» **Your goal**
Report every line of the data that includes "yellow".

» **Dataset section**
Content starts
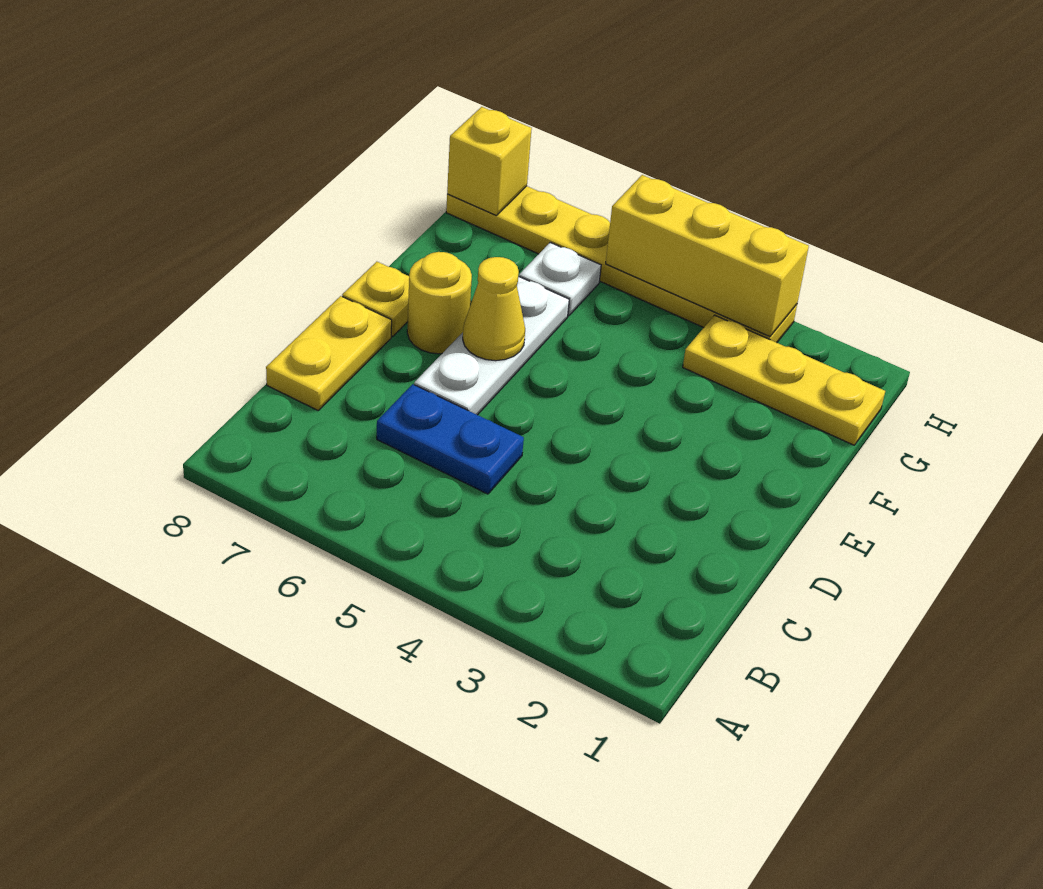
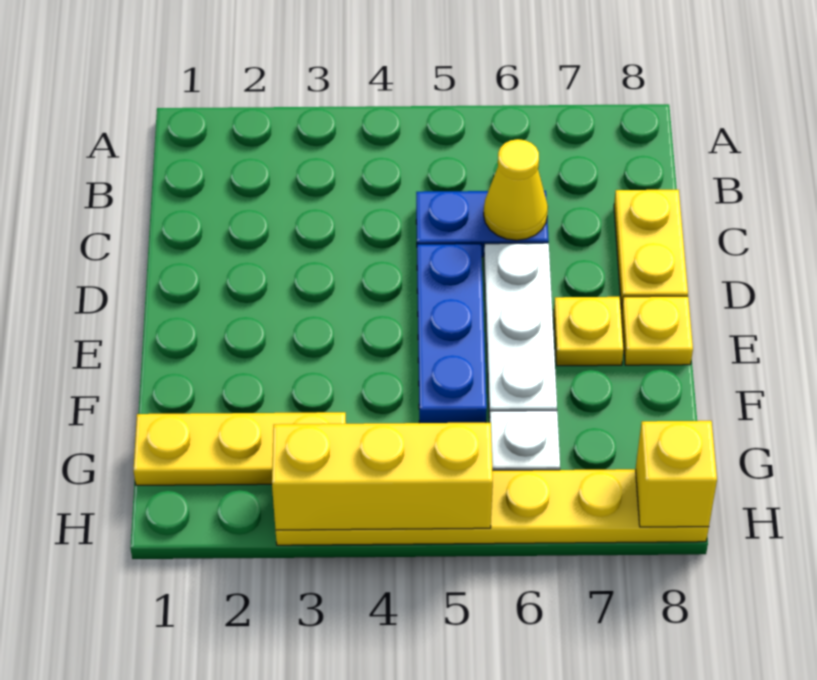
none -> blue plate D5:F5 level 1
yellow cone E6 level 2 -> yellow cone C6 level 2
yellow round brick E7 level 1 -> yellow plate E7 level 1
Content ends
» **Result for this task**
yellow cone E6 level 2 -> yellow cone C6 level 2
yellow round brick E7 level 1 -> yellow plate E7 level 1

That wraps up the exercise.